▶ _TO DO_: Begin at the line below that contains "yellow brick H6:I6" and write out every line from there to the end of the entries, exactly.

▶ _INPUT MATERIAL_:
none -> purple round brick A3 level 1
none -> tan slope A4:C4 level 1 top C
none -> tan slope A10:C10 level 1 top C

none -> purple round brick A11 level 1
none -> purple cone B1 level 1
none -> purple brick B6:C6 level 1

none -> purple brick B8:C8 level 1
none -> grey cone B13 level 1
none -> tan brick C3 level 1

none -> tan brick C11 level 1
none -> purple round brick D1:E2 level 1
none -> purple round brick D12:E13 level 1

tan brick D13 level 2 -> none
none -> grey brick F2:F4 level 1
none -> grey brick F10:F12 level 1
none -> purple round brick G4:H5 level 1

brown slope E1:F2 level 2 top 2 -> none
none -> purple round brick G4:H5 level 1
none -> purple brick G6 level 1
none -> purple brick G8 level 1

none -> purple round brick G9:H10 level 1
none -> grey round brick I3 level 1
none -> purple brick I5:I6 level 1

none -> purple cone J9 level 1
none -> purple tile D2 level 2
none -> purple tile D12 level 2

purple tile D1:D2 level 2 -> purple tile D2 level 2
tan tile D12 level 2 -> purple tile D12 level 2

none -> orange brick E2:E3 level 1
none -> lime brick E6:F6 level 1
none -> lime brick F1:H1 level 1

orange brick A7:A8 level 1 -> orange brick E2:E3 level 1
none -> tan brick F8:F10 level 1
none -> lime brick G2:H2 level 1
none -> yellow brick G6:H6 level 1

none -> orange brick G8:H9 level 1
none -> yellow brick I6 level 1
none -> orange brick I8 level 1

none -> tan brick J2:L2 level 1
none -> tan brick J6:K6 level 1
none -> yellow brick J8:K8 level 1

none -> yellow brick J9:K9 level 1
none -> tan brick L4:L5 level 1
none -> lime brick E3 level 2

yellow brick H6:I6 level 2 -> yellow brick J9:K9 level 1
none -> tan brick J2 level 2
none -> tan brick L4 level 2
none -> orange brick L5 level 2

▶ _EXERCISE OUTPUT_:
yellow brick H6:I6 level 2 -> yellow brick J9:K9 level 1
none -> tan brick J2 level 2
none -> tan brick L4 level 2
none -> orange brick L5 level 2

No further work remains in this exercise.